= Aim of the task =
Please copy out the lines in the entries that contain "moved".
-------- Data extract --------
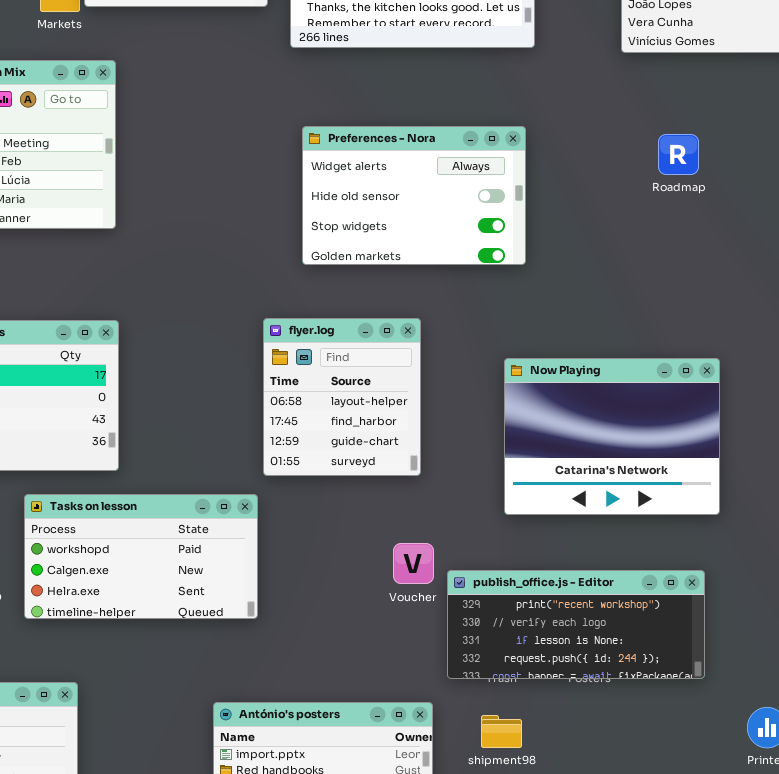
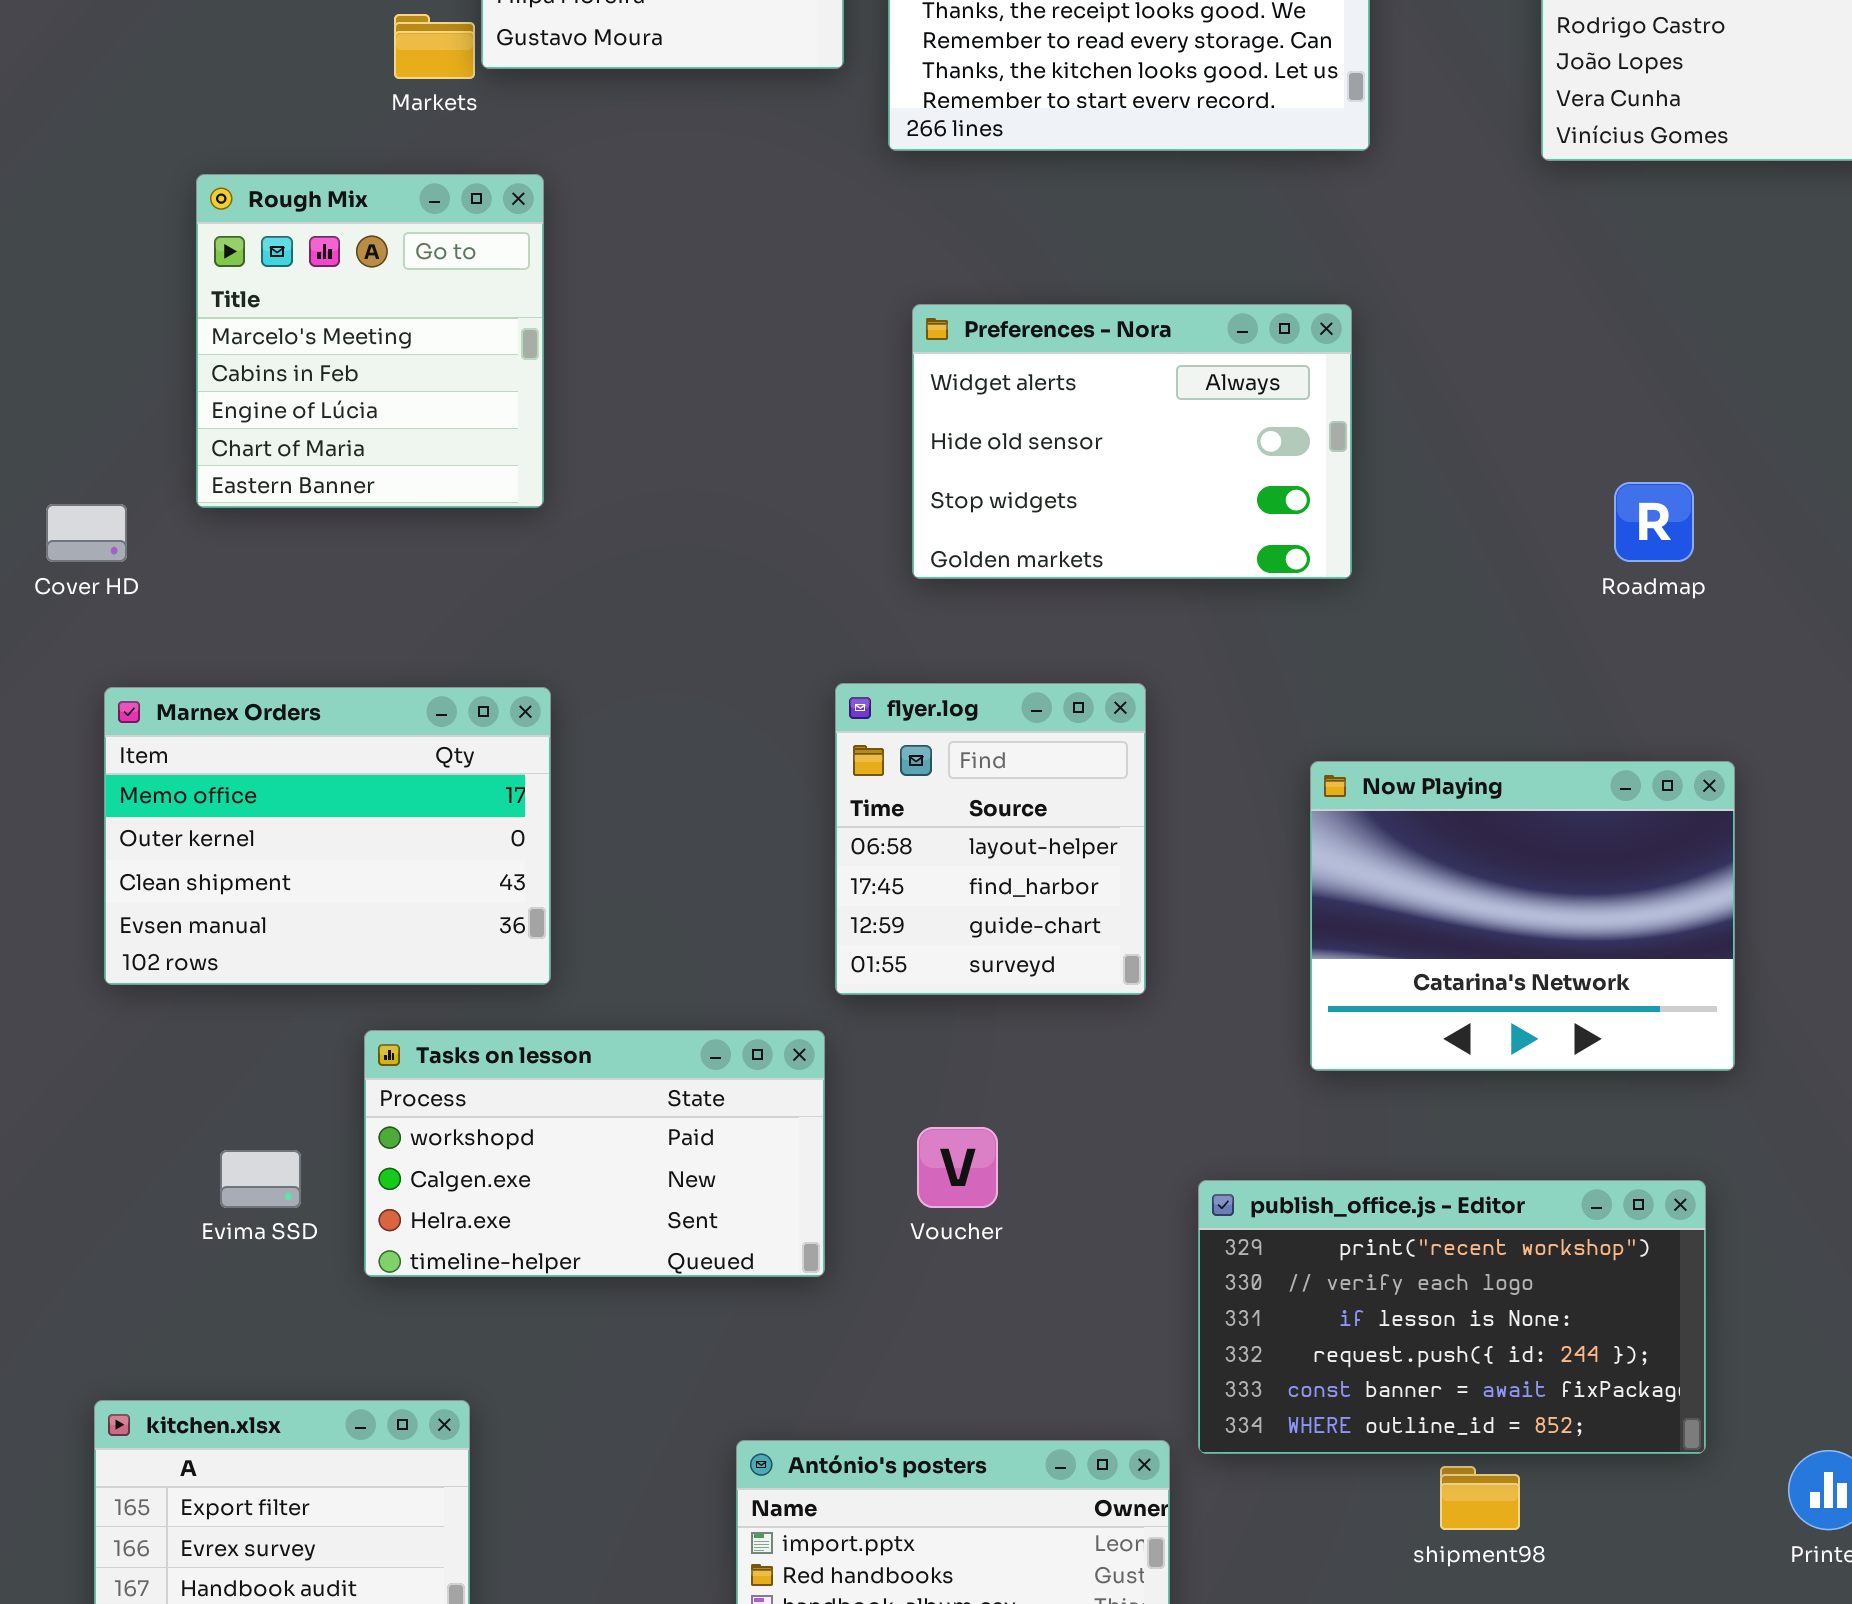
Roadmap: [658,134,699,175] -> [1614,482,1694,562], moved
Voucher: [393,543,434,584] -> [917,1127,998,1208], moved
publish_office.js - Editor: [447,570,705,679] -> [1198,1180,1706,1454], resized
shipment98: [481,715,522,748] -> [1440,1466,1520,1530], moved

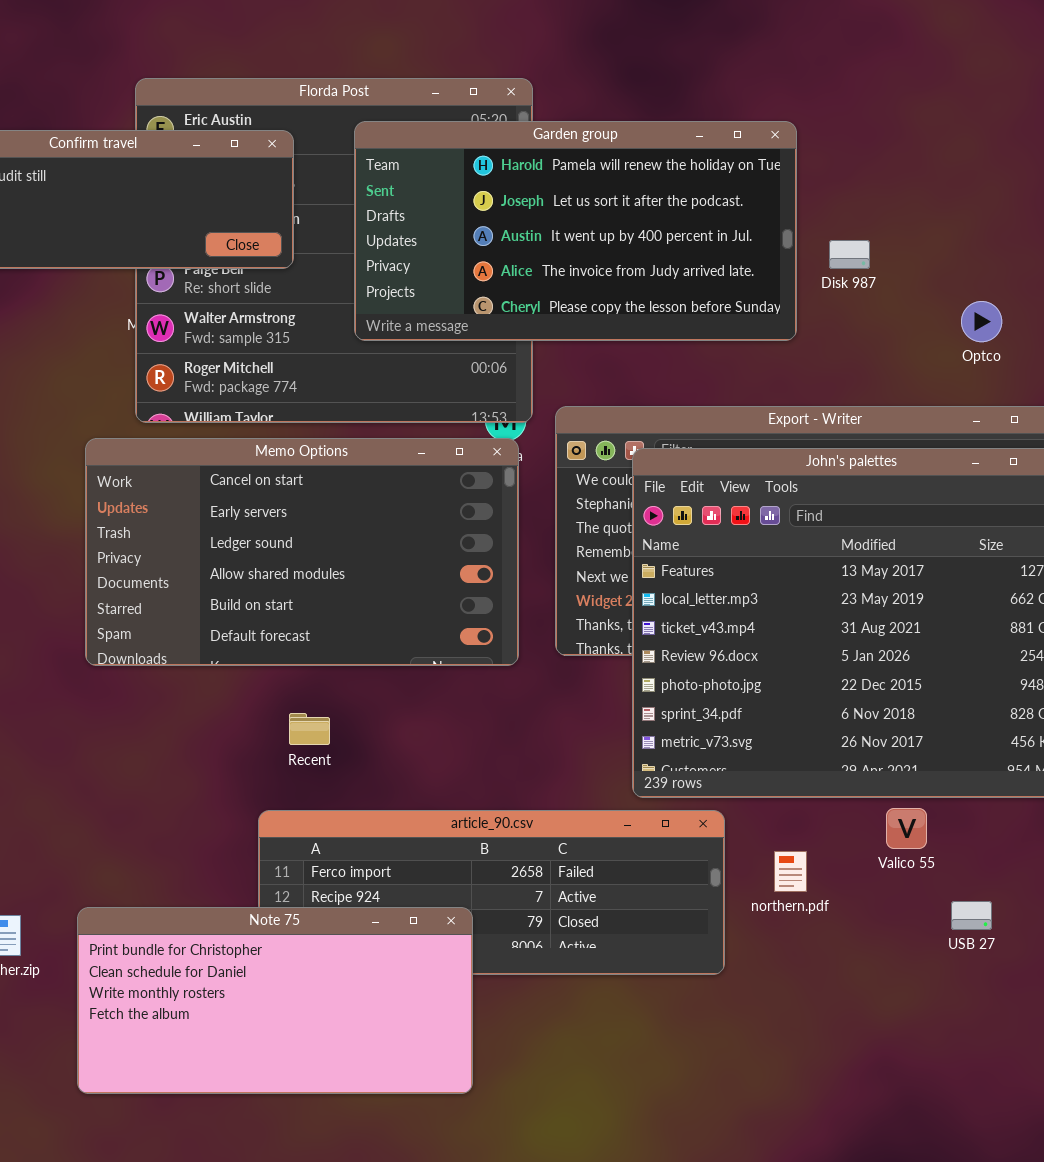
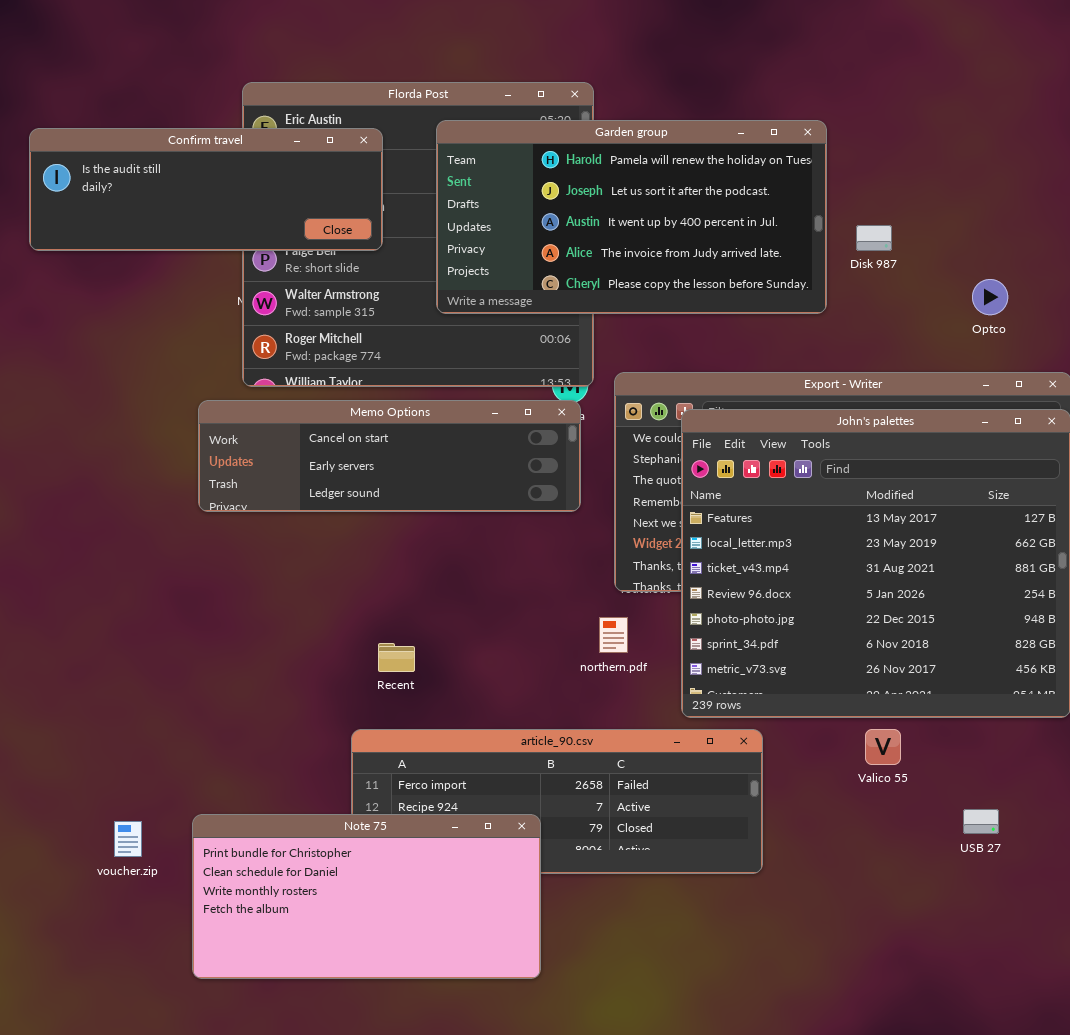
Memo Options: [85,438,519,666] -> [198,400,581,512], resized
Valico 55: [886,808,927,849] -> [865,729,901,765], moved
northern.pdf: [774,851,807,892] -> [599,617,628,653], moved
--------
= Task output =
Roadmap: [658,134,699,175] -> [1614,482,1694,562], moved
Voucher: [393,543,434,584] -> [917,1127,998,1208], moved
shipment98: [481,715,522,748] -> [1440,1466,1520,1530], moved
Valico 55: [886,808,927,849] -> [865,729,901,765], moved
northern.pdf: [774,851,807,892] -> [599,617,628,653], moved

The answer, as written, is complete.